→ Raw data
※ ※ ※

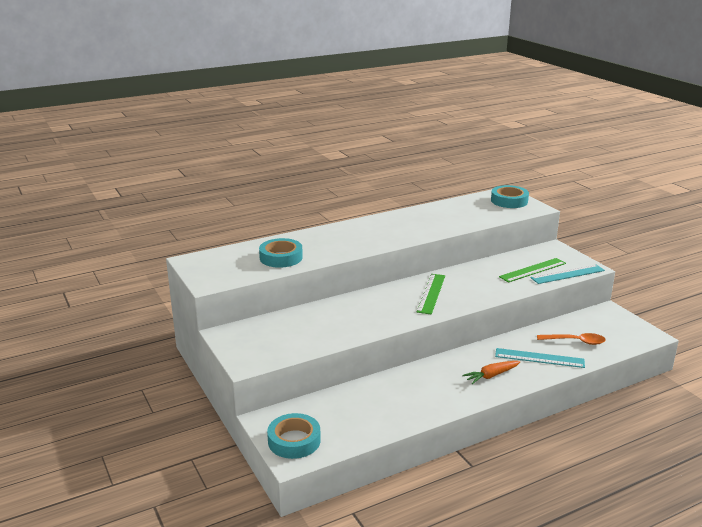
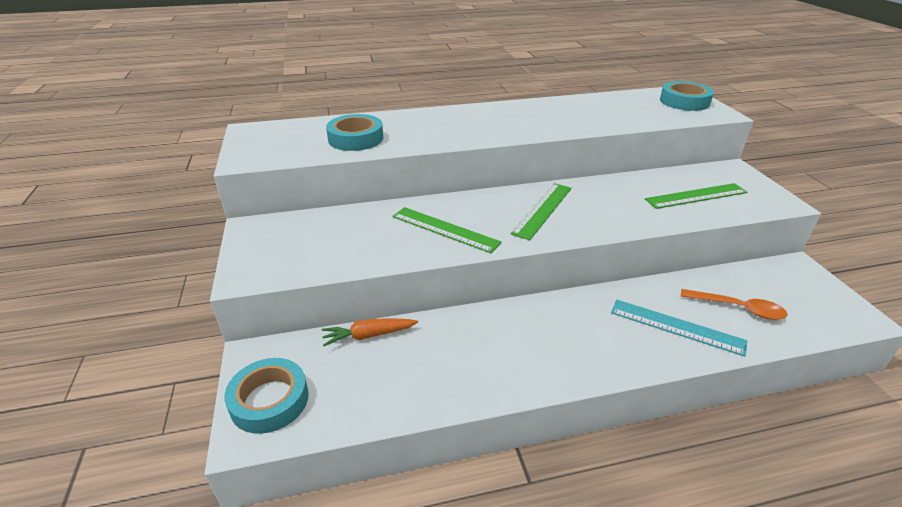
camera: 15 degrees right, 10 degrees up
(369, 315) = (445, 229): none -> green ruler
(491, 375) = (596, 344): orange carrot -> orange carrot (369, 335)
(567, 274) = (747, 208): turquoise ruler -> none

※ ※ ※

→ What to do
Would you mind transcribing the material exactly, without the pictures?

→ Answer below
camera: 15 degrees right, 10 degrees up
(369, 315) = (445, 229): none -> green ruler
(491, 375) = (596, 344): orange carrot -> orange carrot (369, 335)
(567, 274) = (747, 208): turquoise ruler -> none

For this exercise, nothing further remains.